═════ Data section ═════
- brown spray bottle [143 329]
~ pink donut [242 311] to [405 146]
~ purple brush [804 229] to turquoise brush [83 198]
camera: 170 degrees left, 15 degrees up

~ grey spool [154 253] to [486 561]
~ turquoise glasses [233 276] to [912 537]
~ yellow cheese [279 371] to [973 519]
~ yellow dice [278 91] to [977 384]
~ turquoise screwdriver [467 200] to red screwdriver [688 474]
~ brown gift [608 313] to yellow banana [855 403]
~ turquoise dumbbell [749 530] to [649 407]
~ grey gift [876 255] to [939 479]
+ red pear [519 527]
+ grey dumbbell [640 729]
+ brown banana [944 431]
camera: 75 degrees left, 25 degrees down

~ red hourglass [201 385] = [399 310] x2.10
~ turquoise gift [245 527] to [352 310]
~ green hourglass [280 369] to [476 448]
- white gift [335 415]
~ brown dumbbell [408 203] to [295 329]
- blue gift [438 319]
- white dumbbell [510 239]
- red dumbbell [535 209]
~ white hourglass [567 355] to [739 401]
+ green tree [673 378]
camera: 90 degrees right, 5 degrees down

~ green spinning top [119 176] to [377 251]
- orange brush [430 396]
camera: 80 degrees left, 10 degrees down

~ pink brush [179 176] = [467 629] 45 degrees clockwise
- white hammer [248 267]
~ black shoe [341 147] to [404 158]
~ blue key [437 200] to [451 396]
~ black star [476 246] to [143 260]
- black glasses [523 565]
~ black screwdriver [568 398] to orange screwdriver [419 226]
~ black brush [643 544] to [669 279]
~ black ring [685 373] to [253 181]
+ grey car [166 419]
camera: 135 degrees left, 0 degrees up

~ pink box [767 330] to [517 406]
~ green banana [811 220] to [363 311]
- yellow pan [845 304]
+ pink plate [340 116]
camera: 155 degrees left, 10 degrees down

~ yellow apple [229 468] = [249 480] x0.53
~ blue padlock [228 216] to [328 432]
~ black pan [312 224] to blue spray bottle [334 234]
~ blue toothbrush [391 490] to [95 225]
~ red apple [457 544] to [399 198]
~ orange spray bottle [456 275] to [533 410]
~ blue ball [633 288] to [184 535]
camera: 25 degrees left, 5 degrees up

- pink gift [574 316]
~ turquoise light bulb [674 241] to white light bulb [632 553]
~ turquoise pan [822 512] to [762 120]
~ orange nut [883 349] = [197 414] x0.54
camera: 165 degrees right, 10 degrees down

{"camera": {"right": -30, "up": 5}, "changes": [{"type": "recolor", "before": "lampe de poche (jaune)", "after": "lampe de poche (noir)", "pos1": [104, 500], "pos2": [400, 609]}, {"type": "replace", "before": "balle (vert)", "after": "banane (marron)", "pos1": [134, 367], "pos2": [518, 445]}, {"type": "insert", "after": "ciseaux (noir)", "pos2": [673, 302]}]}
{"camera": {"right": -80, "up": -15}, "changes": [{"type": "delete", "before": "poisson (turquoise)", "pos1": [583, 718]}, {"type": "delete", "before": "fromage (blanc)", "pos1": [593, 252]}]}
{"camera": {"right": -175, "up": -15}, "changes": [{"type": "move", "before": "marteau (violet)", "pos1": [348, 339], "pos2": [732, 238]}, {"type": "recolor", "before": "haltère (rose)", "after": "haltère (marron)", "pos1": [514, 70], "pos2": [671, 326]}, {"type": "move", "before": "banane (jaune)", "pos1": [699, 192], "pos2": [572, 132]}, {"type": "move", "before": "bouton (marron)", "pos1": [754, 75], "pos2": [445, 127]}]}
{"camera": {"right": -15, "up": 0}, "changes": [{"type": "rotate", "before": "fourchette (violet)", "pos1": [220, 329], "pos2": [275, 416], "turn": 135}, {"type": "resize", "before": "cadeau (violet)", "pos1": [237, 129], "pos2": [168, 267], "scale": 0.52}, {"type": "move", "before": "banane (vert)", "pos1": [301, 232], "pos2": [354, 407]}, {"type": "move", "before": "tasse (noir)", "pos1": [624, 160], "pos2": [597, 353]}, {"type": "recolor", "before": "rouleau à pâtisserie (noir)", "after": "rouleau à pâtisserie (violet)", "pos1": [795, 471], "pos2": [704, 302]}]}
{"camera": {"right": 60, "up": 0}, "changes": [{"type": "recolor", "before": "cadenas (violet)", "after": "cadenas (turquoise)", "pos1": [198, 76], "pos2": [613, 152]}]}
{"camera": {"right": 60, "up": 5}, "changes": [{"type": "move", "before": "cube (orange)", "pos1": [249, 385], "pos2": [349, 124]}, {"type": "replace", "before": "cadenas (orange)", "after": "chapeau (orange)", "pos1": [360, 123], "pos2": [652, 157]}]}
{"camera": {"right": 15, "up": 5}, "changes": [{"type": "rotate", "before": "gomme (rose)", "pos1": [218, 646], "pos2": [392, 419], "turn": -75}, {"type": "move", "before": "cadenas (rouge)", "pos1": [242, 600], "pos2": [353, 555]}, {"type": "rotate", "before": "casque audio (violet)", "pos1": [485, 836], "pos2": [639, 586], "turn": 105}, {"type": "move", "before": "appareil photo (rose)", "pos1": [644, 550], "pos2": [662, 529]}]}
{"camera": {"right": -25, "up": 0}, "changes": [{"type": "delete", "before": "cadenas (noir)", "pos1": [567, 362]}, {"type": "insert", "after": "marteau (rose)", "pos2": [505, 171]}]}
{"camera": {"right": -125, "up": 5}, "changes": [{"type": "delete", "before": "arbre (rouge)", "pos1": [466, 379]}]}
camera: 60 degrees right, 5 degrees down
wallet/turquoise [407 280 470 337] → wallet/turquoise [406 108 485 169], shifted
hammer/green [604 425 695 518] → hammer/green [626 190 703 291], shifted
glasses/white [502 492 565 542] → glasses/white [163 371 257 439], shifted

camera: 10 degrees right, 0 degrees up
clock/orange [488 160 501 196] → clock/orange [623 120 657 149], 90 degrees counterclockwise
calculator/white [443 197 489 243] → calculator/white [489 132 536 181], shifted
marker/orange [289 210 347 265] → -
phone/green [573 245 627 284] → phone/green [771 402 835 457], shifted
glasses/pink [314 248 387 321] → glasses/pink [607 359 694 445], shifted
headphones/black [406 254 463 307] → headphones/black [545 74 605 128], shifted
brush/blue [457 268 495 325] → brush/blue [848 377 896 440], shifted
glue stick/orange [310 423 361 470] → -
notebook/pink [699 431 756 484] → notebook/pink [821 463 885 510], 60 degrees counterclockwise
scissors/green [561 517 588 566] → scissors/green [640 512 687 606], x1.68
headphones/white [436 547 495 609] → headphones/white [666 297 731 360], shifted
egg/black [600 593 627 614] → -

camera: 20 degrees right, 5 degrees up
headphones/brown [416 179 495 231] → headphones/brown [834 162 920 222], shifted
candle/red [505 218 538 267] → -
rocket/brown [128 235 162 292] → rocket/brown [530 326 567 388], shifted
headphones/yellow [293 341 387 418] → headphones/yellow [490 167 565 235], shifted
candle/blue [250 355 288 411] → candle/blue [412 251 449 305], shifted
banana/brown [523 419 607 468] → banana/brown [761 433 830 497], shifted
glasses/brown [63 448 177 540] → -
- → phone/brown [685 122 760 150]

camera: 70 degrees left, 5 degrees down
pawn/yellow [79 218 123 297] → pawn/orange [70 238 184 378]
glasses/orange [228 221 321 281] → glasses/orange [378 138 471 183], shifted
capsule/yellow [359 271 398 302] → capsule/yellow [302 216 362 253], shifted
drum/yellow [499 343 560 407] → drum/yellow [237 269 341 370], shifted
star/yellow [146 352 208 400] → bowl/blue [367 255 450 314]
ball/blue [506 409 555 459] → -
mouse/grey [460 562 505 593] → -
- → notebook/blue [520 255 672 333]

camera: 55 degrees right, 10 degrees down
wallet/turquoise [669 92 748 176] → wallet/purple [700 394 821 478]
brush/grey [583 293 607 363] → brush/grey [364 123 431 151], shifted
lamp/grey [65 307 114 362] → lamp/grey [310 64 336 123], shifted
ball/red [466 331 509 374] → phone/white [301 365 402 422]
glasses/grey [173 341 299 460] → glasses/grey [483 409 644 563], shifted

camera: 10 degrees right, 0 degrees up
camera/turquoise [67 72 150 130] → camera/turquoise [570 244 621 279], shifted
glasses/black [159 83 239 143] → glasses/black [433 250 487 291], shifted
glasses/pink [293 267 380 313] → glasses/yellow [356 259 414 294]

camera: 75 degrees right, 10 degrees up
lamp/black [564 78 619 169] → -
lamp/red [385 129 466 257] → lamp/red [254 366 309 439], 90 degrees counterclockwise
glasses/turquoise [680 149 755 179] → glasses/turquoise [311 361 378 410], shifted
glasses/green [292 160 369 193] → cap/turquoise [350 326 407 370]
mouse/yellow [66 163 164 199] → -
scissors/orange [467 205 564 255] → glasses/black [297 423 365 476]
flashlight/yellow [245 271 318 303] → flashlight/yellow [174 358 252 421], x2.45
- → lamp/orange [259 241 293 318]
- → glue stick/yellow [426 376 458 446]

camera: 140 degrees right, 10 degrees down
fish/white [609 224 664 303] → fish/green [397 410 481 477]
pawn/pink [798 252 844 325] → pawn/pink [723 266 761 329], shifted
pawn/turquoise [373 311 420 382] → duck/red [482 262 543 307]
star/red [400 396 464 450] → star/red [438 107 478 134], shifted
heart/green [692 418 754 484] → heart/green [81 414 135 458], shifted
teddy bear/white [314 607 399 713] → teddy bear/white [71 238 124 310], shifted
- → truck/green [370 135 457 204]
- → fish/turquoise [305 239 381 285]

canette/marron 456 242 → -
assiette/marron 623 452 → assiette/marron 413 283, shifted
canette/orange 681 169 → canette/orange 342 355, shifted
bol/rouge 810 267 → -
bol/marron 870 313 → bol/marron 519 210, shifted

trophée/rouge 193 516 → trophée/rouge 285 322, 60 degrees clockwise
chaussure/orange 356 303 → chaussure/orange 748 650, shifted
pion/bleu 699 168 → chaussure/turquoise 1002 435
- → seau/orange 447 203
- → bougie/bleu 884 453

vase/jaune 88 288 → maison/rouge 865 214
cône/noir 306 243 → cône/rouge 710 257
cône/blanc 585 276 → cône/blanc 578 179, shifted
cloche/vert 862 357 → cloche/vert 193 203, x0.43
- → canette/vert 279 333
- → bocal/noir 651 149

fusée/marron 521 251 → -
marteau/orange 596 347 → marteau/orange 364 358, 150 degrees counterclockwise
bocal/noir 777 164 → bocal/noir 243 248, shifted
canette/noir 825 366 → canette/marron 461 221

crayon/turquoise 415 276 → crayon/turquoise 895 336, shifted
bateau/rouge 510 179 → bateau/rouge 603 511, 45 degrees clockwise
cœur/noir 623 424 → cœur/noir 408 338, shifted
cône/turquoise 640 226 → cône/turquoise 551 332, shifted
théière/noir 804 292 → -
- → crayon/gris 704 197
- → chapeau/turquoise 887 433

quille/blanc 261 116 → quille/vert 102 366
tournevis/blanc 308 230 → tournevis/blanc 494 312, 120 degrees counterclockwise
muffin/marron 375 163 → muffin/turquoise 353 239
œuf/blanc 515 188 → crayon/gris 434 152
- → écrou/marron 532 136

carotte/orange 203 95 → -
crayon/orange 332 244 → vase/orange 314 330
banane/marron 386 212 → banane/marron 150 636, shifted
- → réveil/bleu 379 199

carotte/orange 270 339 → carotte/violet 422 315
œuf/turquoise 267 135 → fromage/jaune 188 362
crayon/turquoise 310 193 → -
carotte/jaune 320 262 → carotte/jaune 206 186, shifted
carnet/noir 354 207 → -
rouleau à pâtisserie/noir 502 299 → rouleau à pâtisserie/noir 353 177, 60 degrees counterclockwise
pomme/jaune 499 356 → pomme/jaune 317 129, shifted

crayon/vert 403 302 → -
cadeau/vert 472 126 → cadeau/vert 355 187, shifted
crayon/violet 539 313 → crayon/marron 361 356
═════
*About this exercise*: Copy the lines above exactly, beginning at the line that has "camera: 70 degrees left, 5 degrees down" and stopping after the line that has "drum/yellow [499 343", and omit the rest.

*Solution to this task*:
camera: 70 degrees left, 5 degrees down
pawn/yellow [79 218 123 297] → pawn/orange [70 238 184 378]
glasses/orange [228 221 321 281] → glasses/orange [378 138 471 183], shifted
capsule/yellow [359 271 398 302] → capsule/yellow [302 216 362 253], shifted
drum/yellow [499 343 560 407] → drum/yellow [237 269 341 370], shifted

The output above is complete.